Where does the word "portfel" occur in the data below? Copy each line that holds it.

─── Dataset excerpts ───

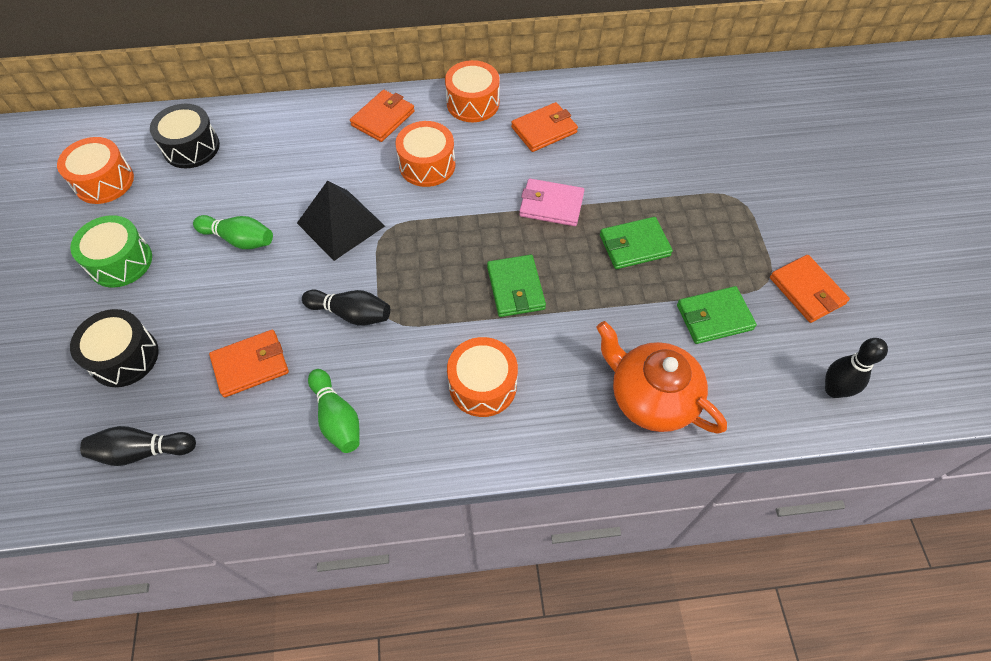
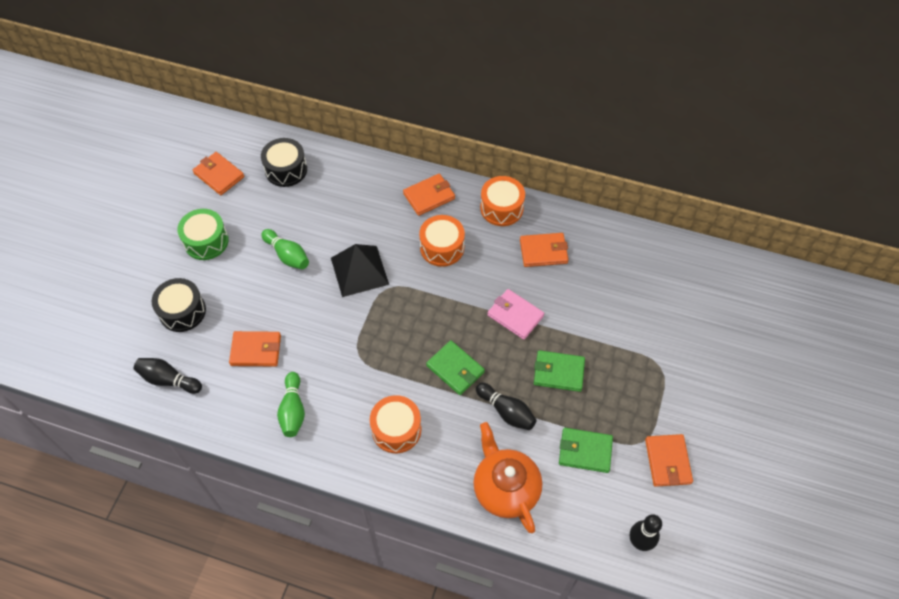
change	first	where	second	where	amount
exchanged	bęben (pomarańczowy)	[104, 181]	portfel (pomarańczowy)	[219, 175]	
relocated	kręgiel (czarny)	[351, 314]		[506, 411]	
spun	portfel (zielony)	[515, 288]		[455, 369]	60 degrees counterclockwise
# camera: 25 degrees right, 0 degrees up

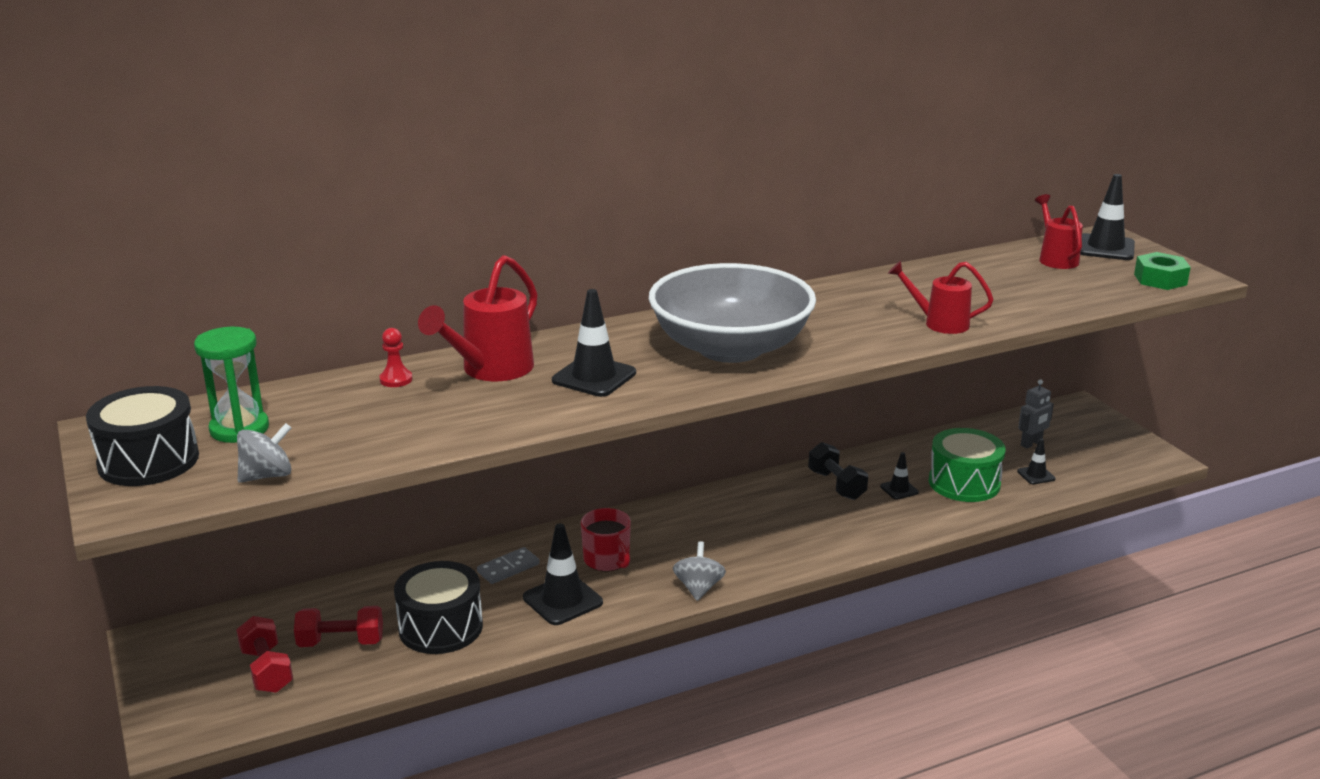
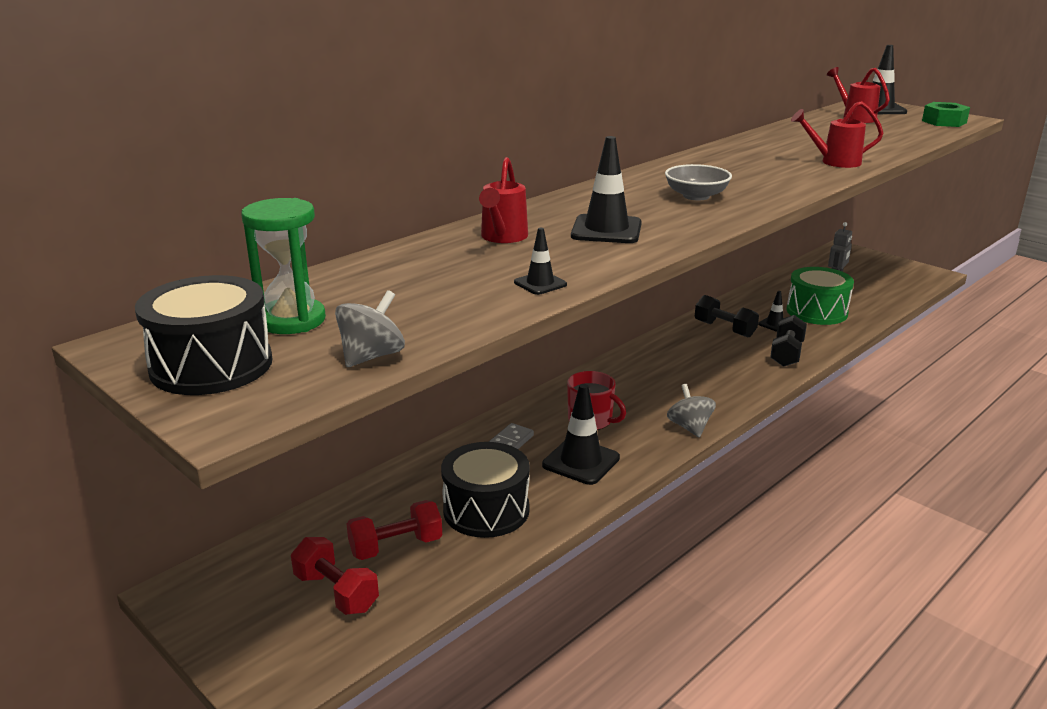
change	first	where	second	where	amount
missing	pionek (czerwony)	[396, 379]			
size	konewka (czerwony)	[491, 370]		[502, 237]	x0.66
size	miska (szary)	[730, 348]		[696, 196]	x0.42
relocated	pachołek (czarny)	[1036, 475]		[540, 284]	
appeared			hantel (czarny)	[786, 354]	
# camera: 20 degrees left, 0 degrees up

───
─── Dataset excerpts ───

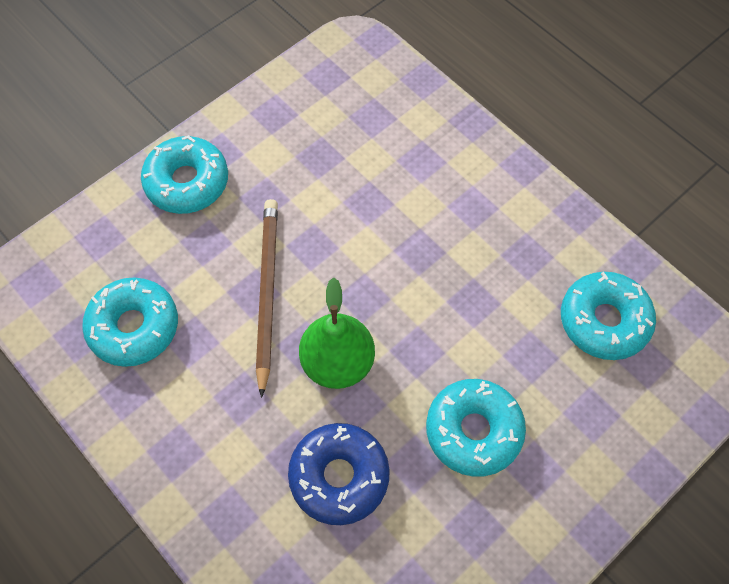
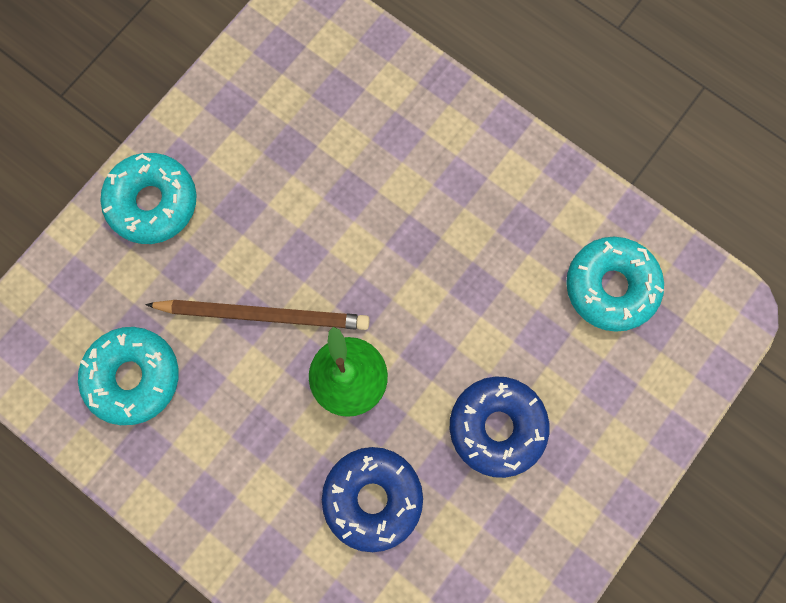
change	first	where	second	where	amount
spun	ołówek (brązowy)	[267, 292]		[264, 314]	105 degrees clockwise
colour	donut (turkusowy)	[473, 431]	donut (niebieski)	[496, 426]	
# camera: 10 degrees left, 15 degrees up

───

▶ [Written reply]:
exchanged	bęben (pomarańczowy)	[104, 181]	portfel (pomarańczowy)	[219, 175]	
spun	portfel (zielony)	[515, 288]		[455, 369]	60 degrees counterclockwise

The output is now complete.